• **DATA FOR PROCESSING**
——

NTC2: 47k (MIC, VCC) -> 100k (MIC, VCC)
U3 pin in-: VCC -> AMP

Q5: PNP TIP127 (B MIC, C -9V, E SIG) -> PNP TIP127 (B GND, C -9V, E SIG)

——

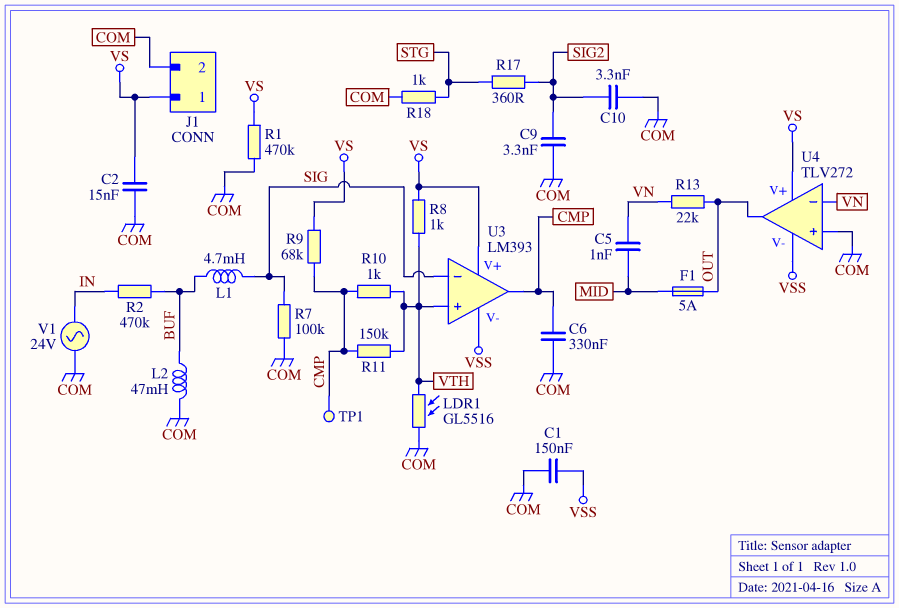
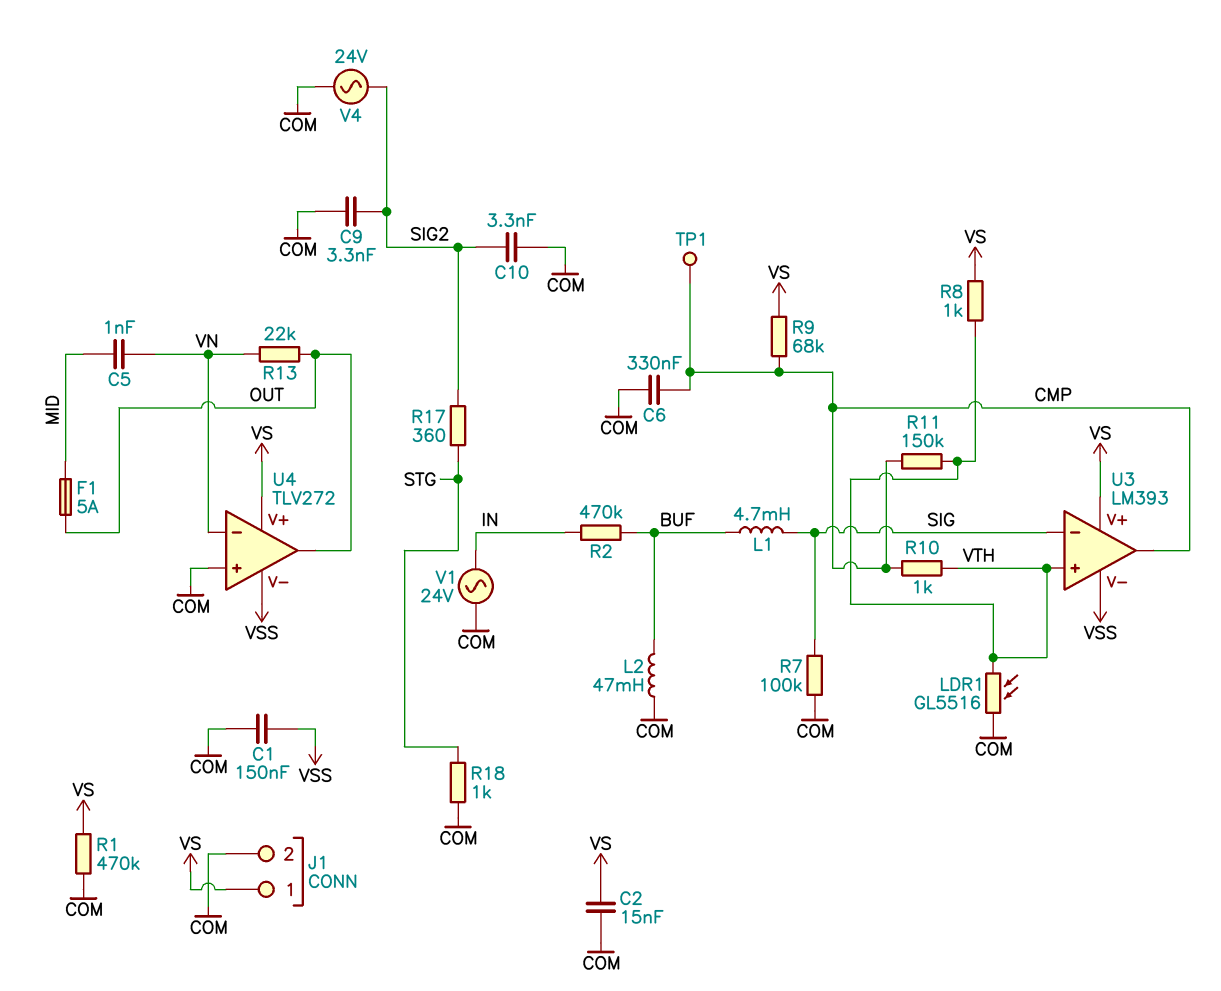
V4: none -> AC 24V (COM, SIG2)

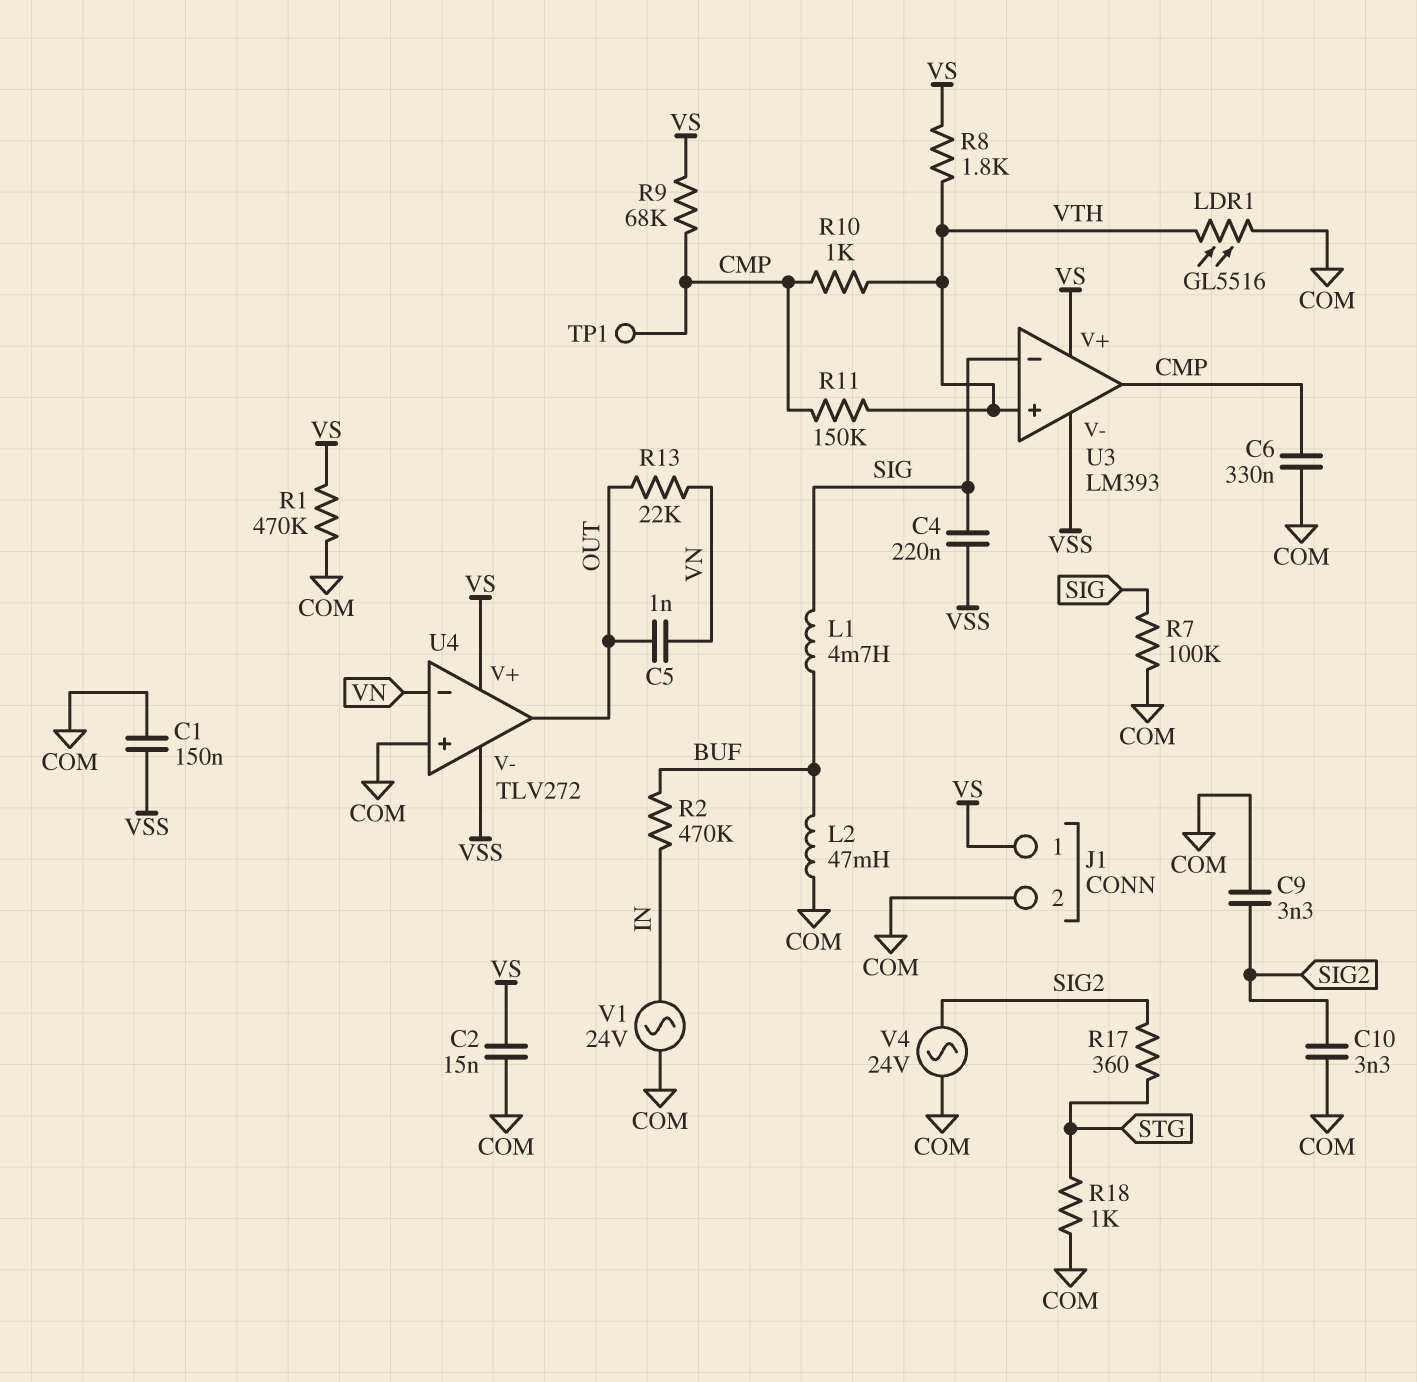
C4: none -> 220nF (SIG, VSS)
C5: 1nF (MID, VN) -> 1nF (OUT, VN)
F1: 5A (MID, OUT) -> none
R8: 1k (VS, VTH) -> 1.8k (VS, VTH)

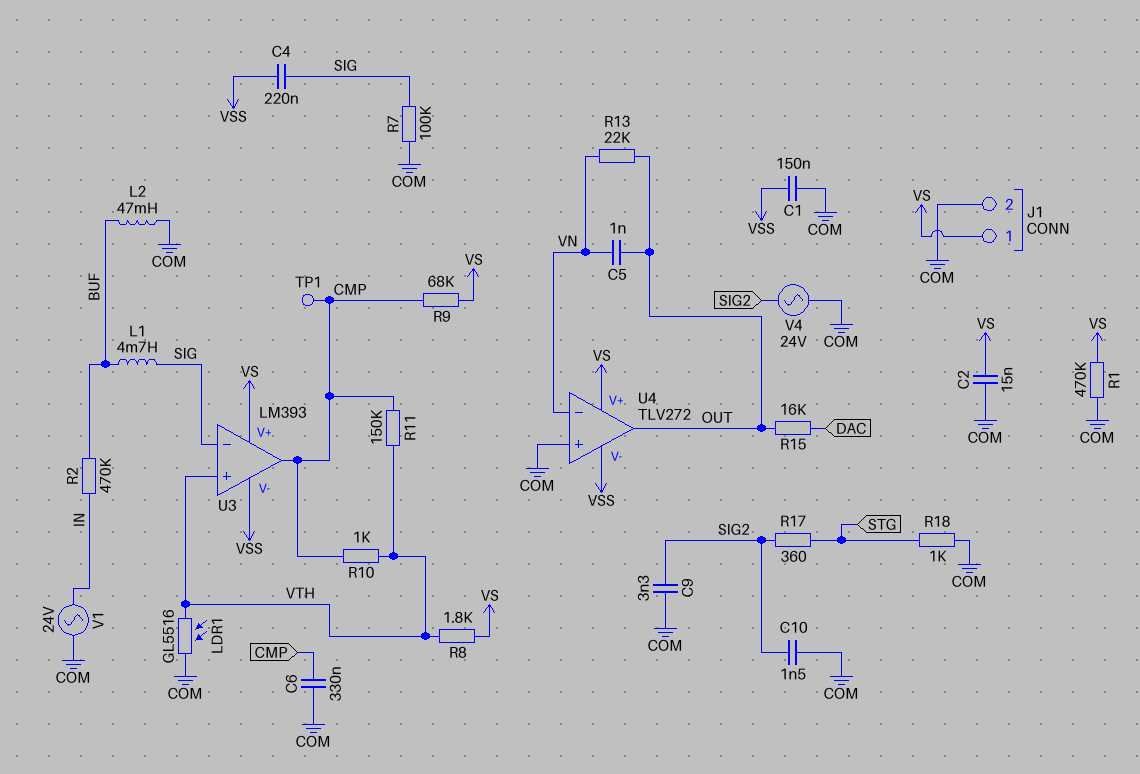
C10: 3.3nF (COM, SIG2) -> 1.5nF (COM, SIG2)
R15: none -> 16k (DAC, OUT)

——

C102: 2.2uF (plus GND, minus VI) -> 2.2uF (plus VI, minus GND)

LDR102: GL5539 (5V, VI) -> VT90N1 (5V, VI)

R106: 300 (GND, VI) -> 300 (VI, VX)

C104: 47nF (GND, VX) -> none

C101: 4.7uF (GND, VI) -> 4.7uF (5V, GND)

——

In the records above, everything from the line with "C4: none -> 220nF (SIG, VSS)" down to the line with "R15: none -> 16k (DAC, OUT)" must be duplicated exactly, both lines kept. Leave no pictures in.

C4: none -> 220nF (SIG, VSS)
C5: 1nF (MID, VN) -> 1nF (OUT, VN)
F1: 5A (MID, OUT) -> none
R8: 1k (VS, VTH) -> 1.8k (VS, VTH)

C10: 3.3nF (COM, SIG2) -> 1.5nF (COM, SIG2)
R15: none -> 16k (DAC, OUT)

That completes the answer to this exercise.